Task description – The response should consist solely of the lines running from the line with "none -> lime brick M13:M14 level 1" to the end of the data, retyped exactly.
◇ ◇ ◇ ◇ ◇ ◇ ◇
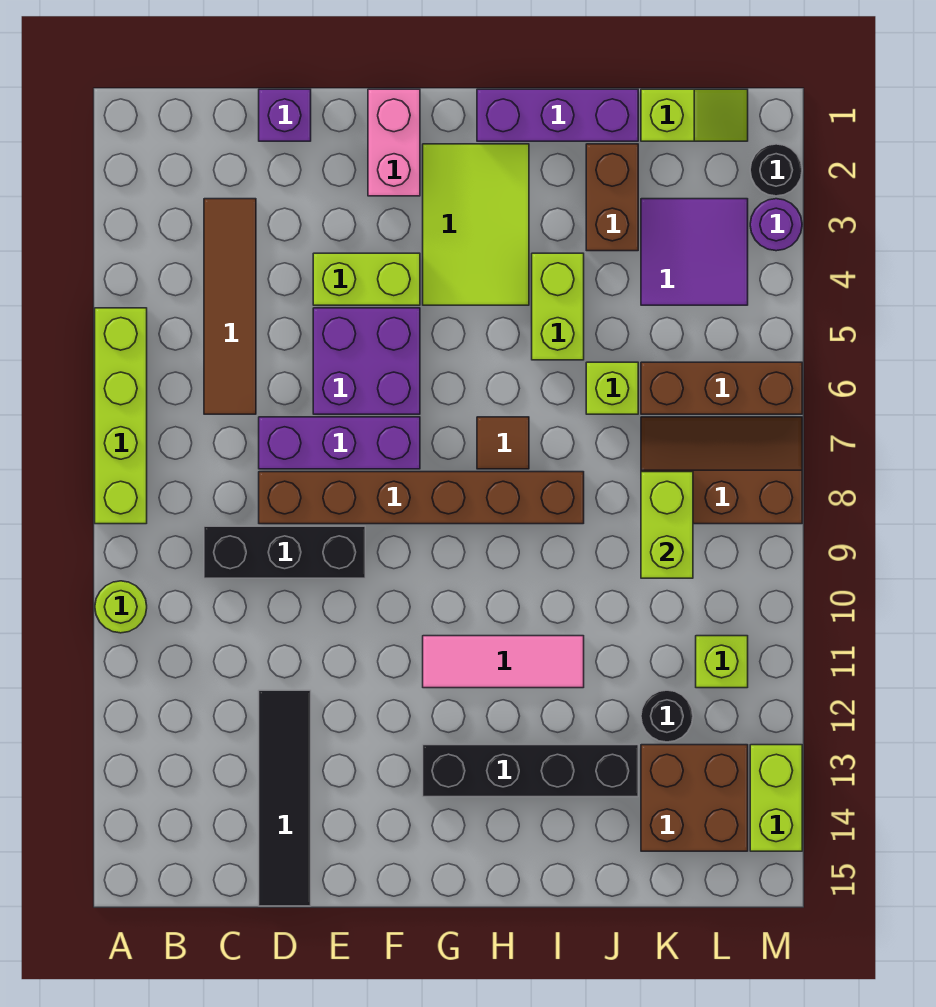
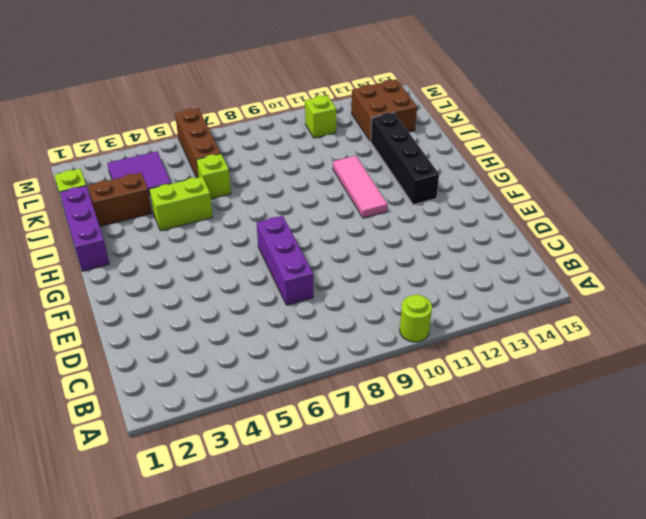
none -> lime brick A5:A8 level 1
none -> brown tile C3:C6 level 1
none -> black brick C9:E9 level 1
none -> purple brick D1 level 1

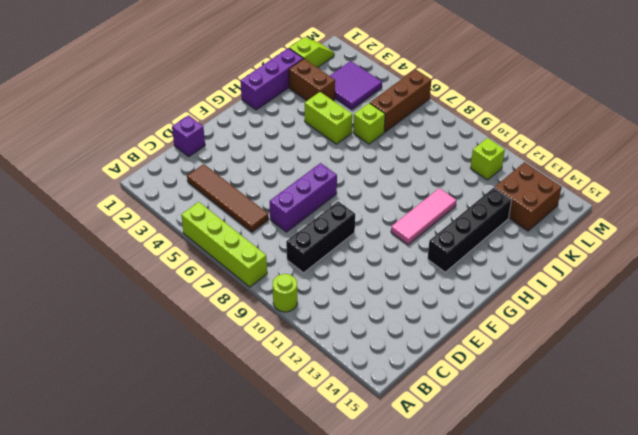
none -> brown brick D8:I8 level 1
none -> black tile D12:D15 level 1
none -> lime brick E4:F4 level 1
none -> purple brick E5:F6 level 1

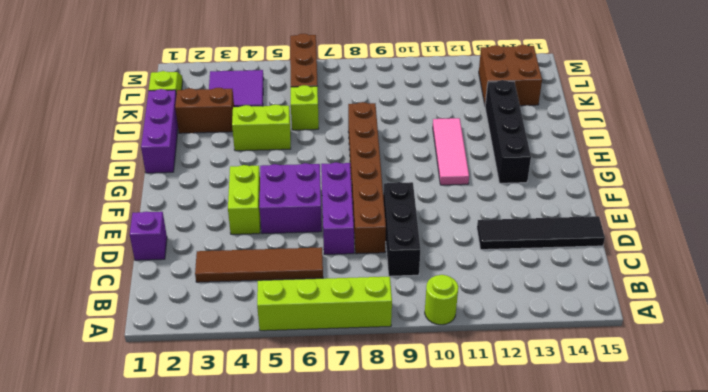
none -> pink brick F1:F2 level 1
none -> lime tile G2:H4 level 1
none -> brown tile H7 level 1
none -> brown slope K7:M8 level 1 top 8

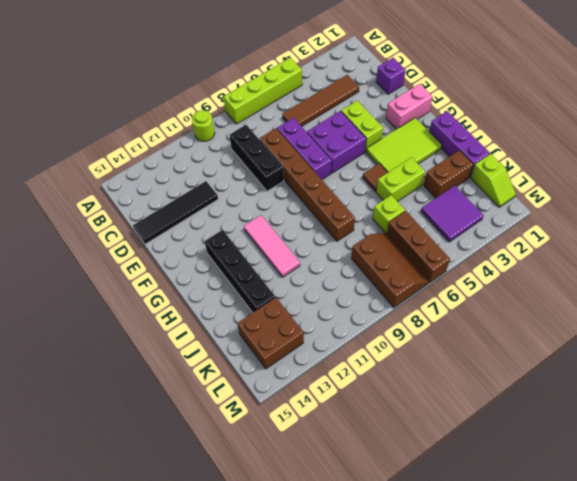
brown tile H5 level 1 -> brown tile H7 level 1
none -> black round brick K12 level 1
none -> lime brick L11 level 1
none -> black round brick M2 level 1
none -> purple round brick M3 level 1

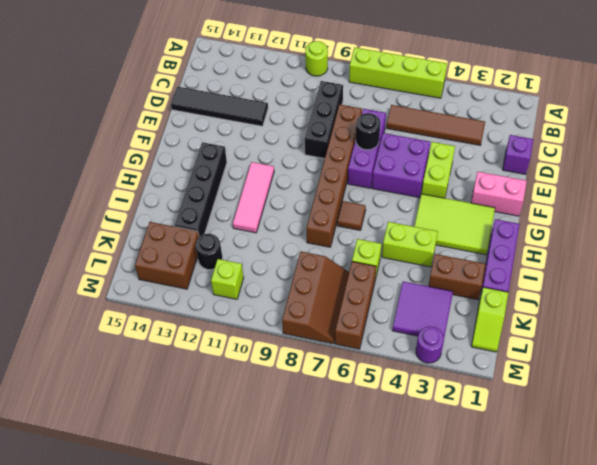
black round brick E7 level 2 -> black round brick M2 level 1
none -> lime brick M13:M14 level 1
none -> lime brick K8:K9 level 2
◇ ◇ ◇ ◇ ◇ ◇ ◇
Response to this exercise –
none -> lime brick M13:M14 level 1
none -> lime brick K8:K9 level 2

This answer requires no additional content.